• [Dataset content]
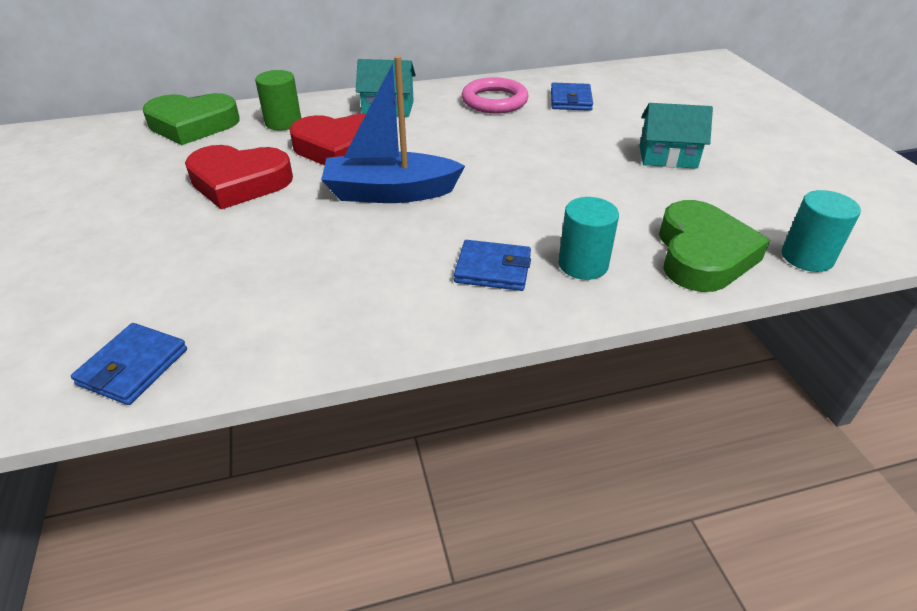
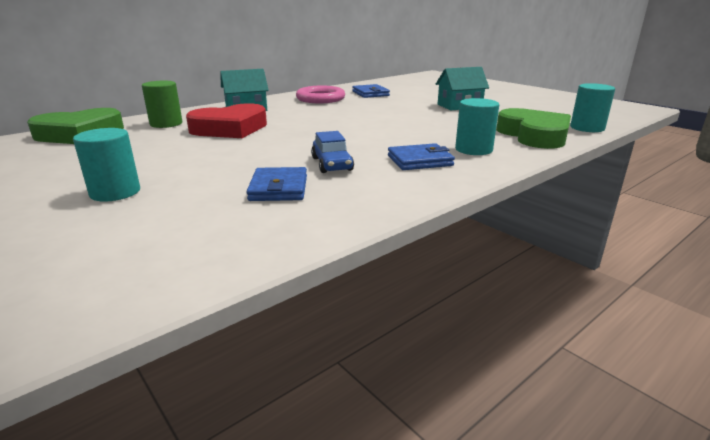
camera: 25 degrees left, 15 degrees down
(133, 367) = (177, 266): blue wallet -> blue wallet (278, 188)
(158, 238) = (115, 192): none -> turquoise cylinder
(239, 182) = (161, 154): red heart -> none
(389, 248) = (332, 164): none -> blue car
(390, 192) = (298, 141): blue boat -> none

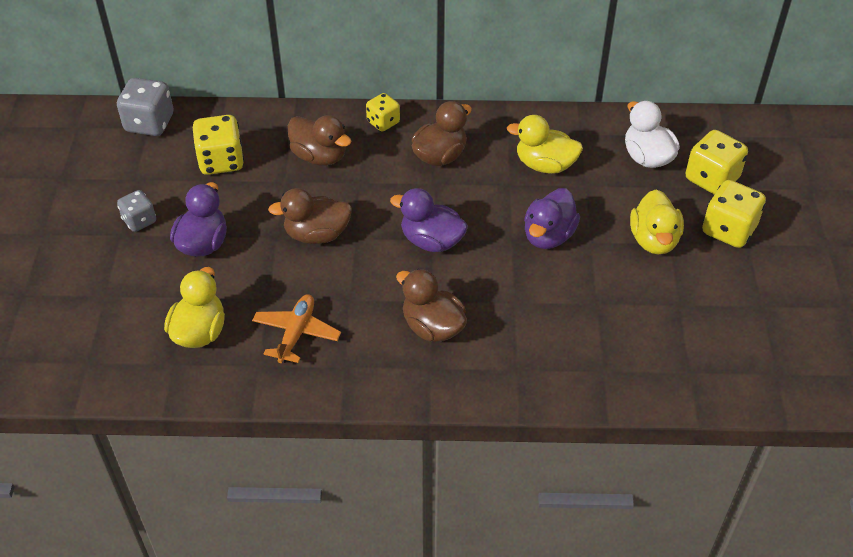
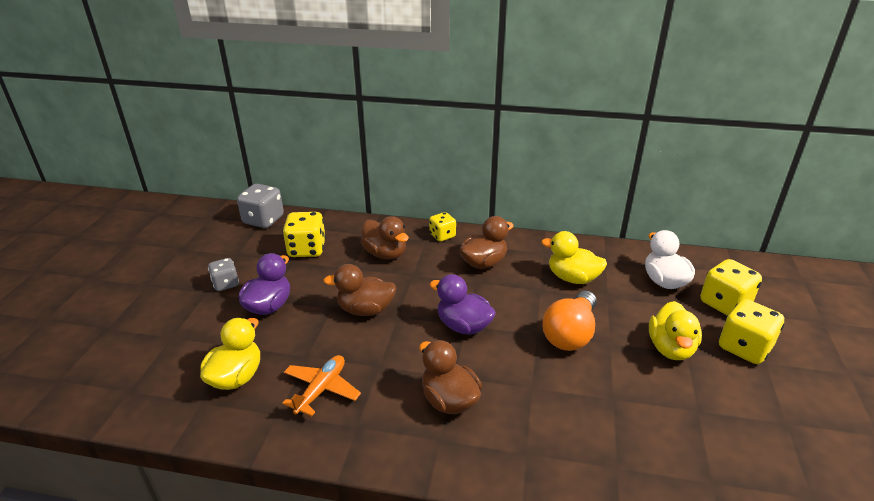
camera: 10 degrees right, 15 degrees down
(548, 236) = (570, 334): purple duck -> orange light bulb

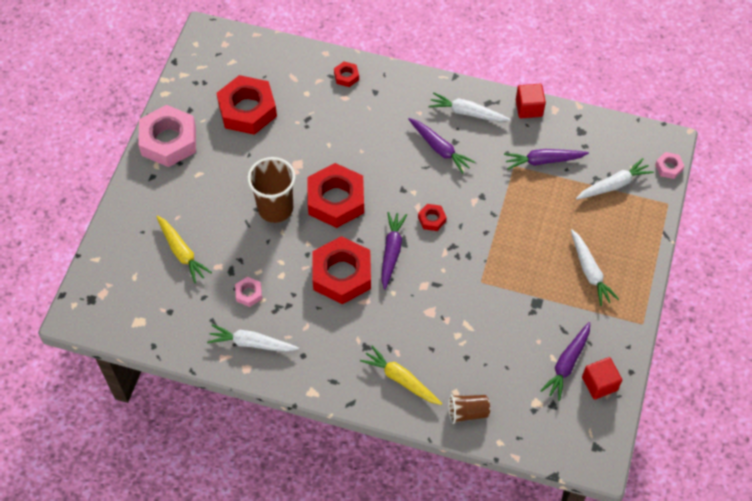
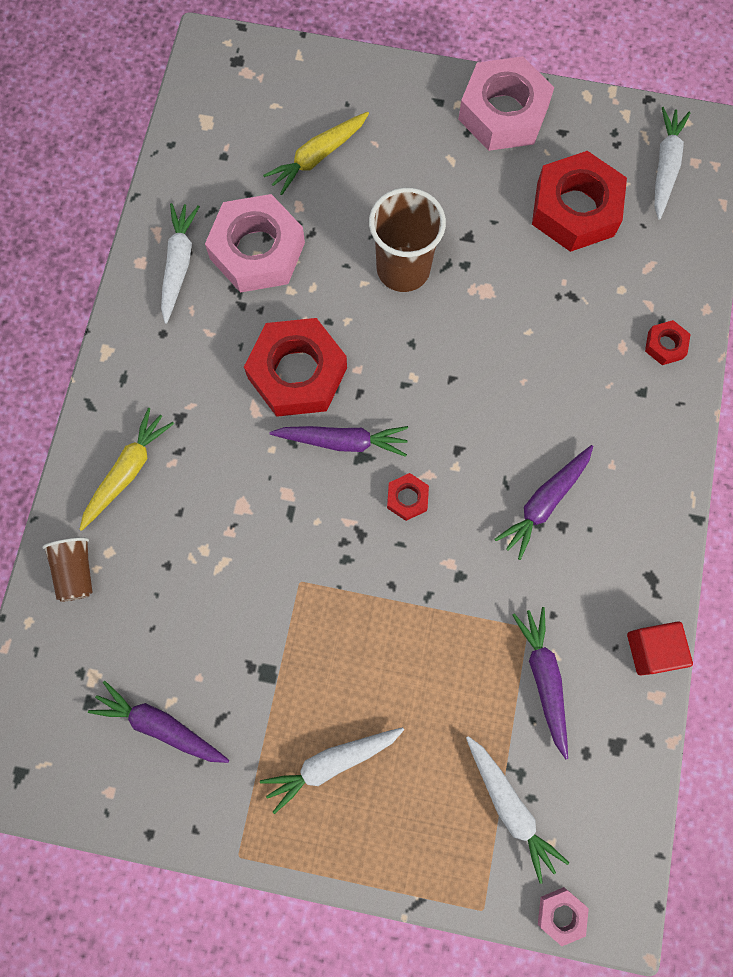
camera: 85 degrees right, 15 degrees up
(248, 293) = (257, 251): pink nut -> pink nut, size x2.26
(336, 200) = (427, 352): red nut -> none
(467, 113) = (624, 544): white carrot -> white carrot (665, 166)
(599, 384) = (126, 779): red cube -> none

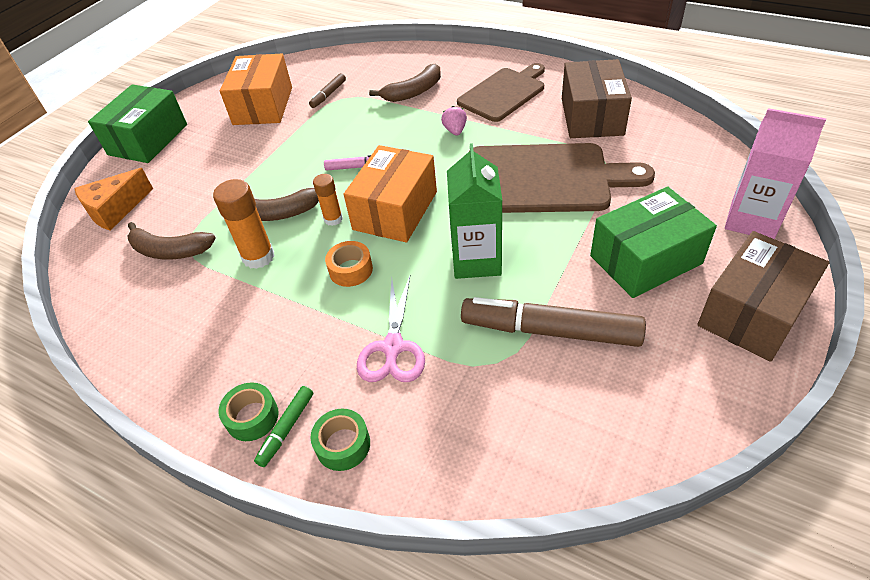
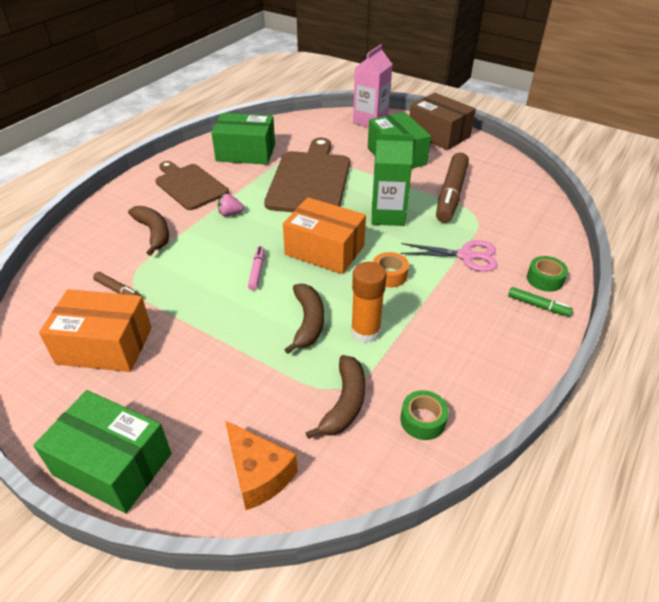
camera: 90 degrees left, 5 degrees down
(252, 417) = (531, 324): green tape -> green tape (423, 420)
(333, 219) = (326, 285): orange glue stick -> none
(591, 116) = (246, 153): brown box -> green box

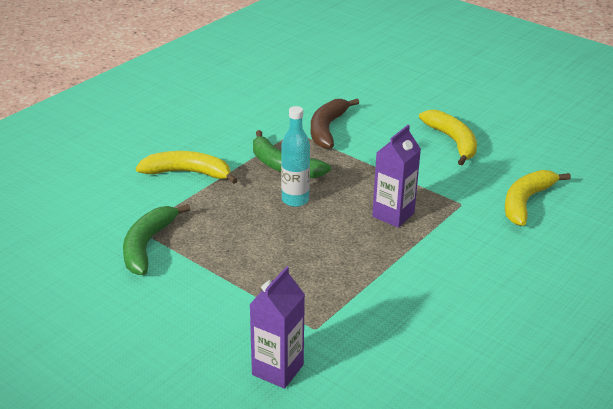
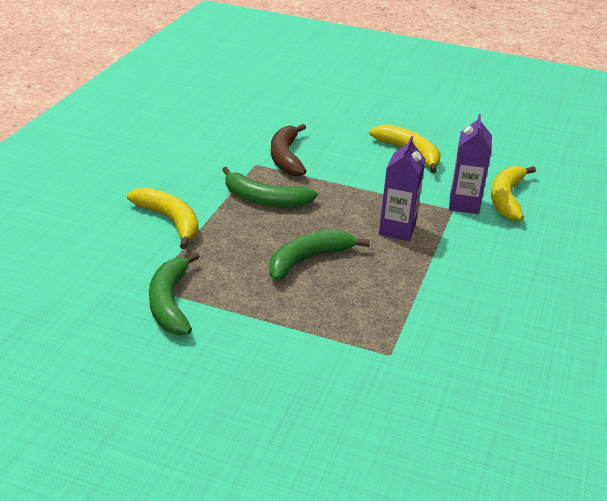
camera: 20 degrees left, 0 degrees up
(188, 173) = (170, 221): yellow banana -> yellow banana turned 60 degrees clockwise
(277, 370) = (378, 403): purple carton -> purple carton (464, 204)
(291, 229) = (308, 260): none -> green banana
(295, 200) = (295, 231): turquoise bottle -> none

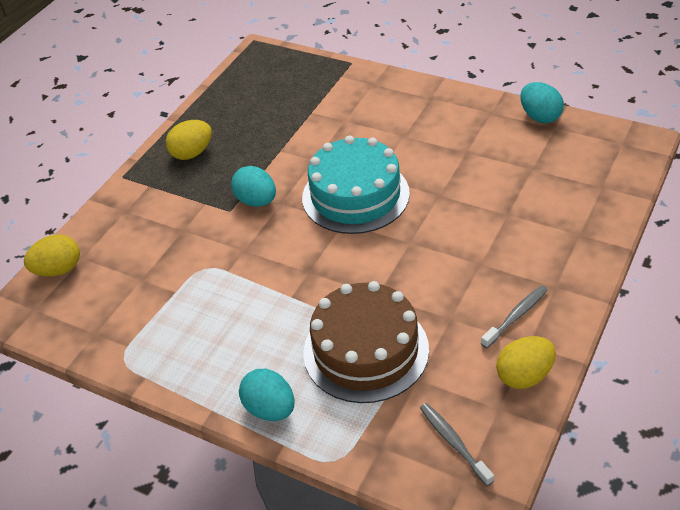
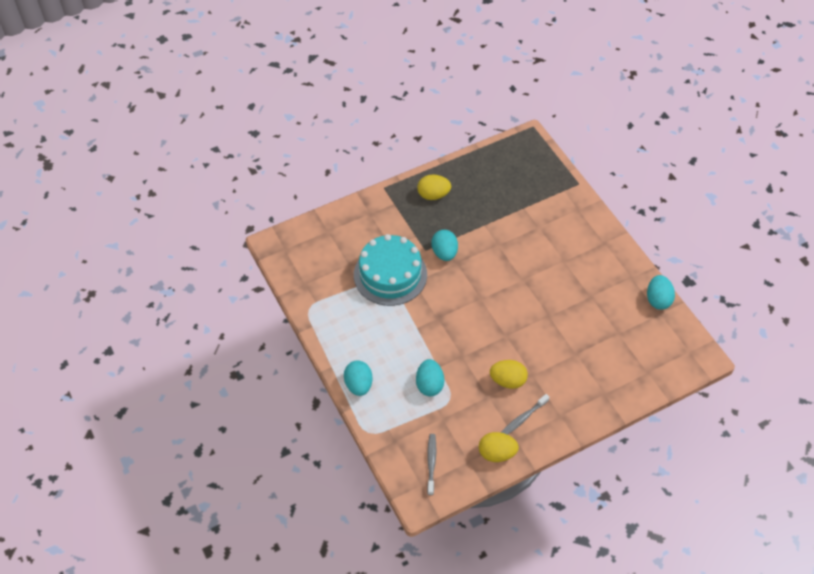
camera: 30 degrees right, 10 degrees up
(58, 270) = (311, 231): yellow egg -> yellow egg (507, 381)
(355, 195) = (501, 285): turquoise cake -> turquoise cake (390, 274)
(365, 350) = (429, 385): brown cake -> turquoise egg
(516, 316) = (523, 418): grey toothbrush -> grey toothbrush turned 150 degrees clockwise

• [Task item] All of the data above should be transcribed verbatim, with pictures omitted.

• [Task result]
camera: 25 degrees left, 15 degrees down
(133, 367) = (177, 266): blue wallet -> blue wallet (278, 188)
(158, 238) = (115, 192): none -> turquoise cylinder
(239, 182) = (161, 154): red heart -> none
(389, 248) = (332, 164): none -> blue car
(390, 192) = (298, 141): blue boat -> none

camera: 10 degrees right, 15 degrees down
(548, 236) = (570, 334): purple duck -> orange light bulb

camera: 85 degrees right, 15 degrees up
(248, 293) = (257, 251): pink nut -> pink nut, size x2.26
(336, 200) = (427, 352): red nut -> none
(467, 113) = (624, 544): white carrot -> white carrot (665, 166)
(599, 384) = (126, 779): red cube -> none

camera: 90 degrees left, 5 degrees down
(252, 417) = (531, 324): green tape -> green tape (423, 420)
(333, 219) = (326, 285): orange glue stick -> none
(591, 116) = (246, 153): brown box -> green box

camera: 20 degrees left, 0 degrees up
(188, 173) = (170, 221): yellow banana -> yellow banana turned 60 degrees clockwise
(277, 370) = (378, 403): purple carton -> purple carton (464, 204)
(291, 229) = (308, 260): none -> green banana
(295, 200) = (295, 231): turquoise bottle -> none

camera: 30 degrees right, 10 degrees up
(58, 270) = (311, 231): yellow egg -> yellow egg (507, 381)
(355, 195) = (501, 285): turquoise cake -> turquoise cake (390, 274)
(365, 350) = (429, 385): brown cake -> turquoise egg
(516, 316) = (523, 418): grey toothbrush -> grey toothbrush turned 150 degrees clockwise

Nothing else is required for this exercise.